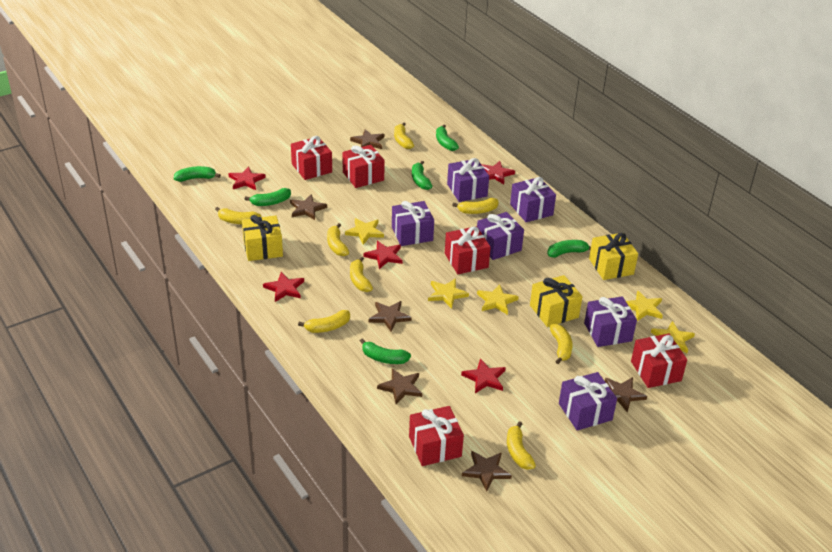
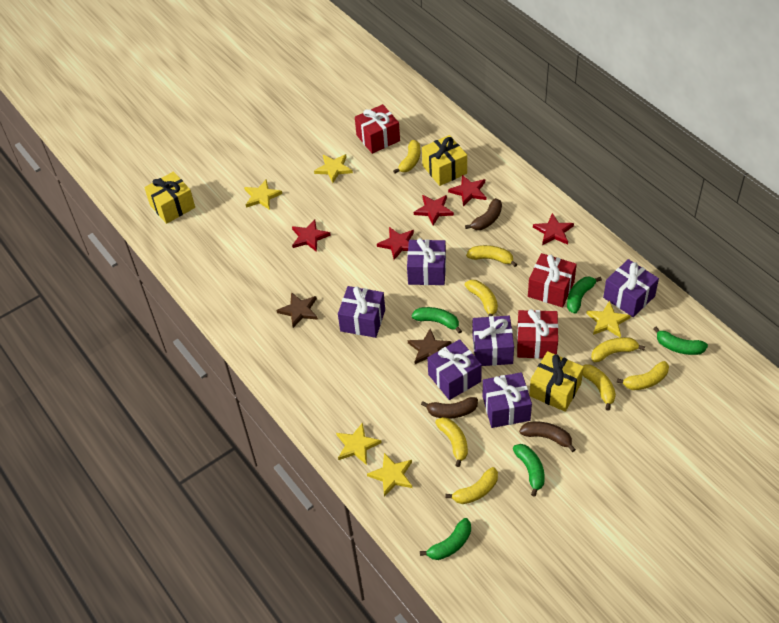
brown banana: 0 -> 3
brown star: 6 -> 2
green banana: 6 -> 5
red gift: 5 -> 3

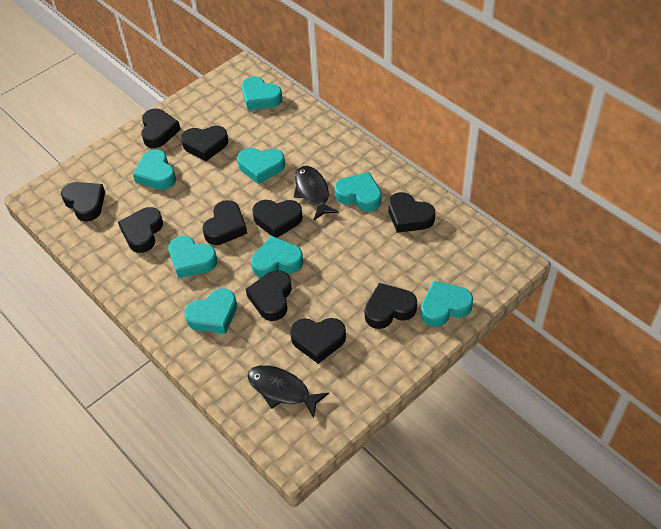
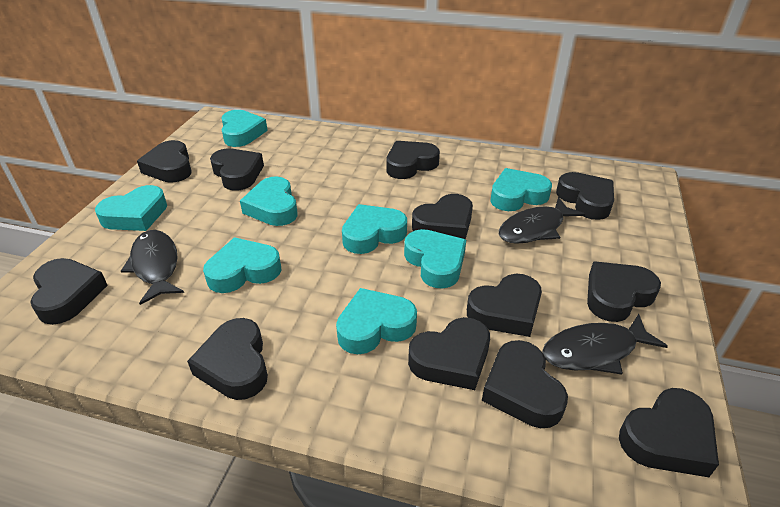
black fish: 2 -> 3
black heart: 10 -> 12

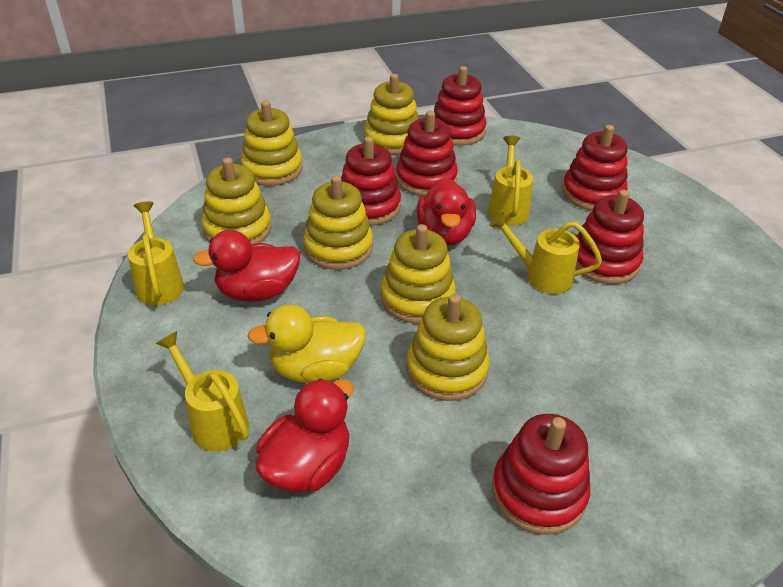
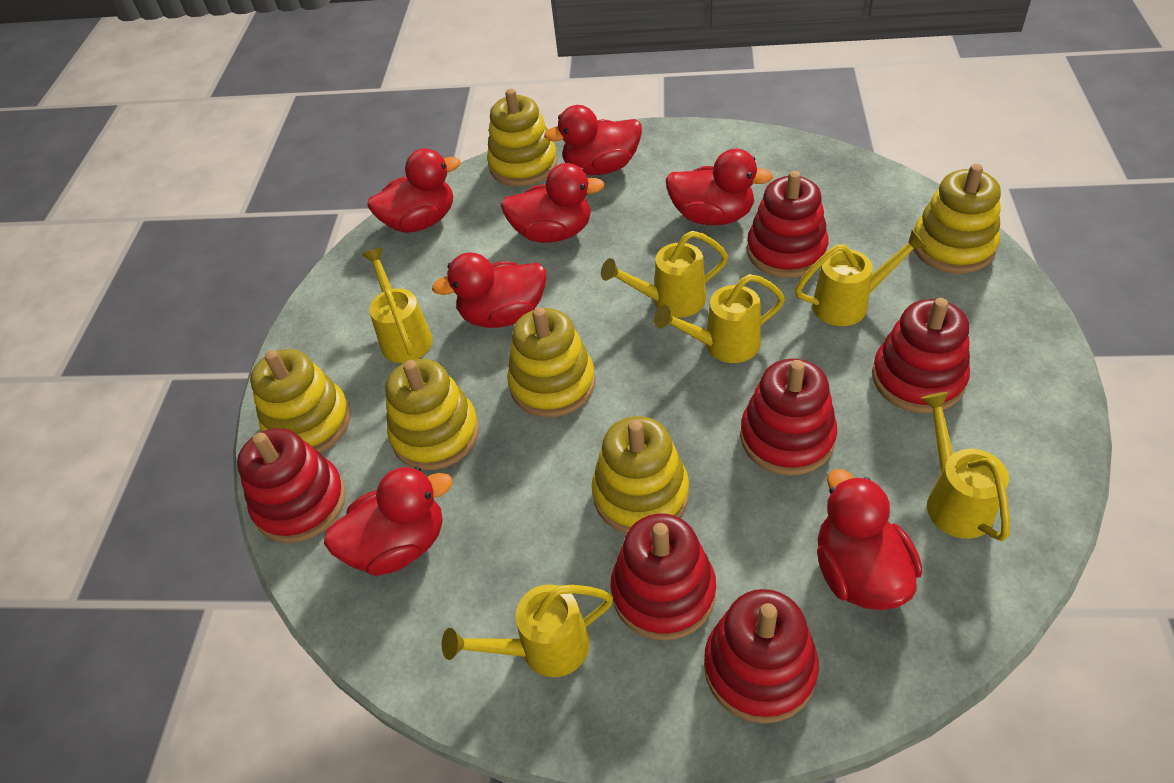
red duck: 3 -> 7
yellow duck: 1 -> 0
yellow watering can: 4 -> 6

**What you will do:** All the records need to be set down word for word, with the images left out.

**Exercise solution:**
brown banana: 0 -> 3
brown star: 6 -> 2
green banana: 6 -> 5
red gift: 5 -> 3

black fish: 2 -> 3
black heart: 10 -> 12

red duck: 3 -> 7
yellow duck: 1 -> 0
yellow watering can: 4 -> 6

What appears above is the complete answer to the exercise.